**Data block:**
------------------------------------------------
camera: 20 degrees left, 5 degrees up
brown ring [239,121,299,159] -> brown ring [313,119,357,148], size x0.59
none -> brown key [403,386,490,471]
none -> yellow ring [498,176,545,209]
------------------------------------------------
**What the exercise asks:** Your response must consist of every line above, reproduced exactly.

**Response for this exercise:**
camera: 20 degrees left, 5 degrees up
brown ring [239,121,299,159] -> brown ring [313,119,357,148], size x0.59
none -> brown key [403,386,490,471]
none -> yellow ring [498,176,545,209]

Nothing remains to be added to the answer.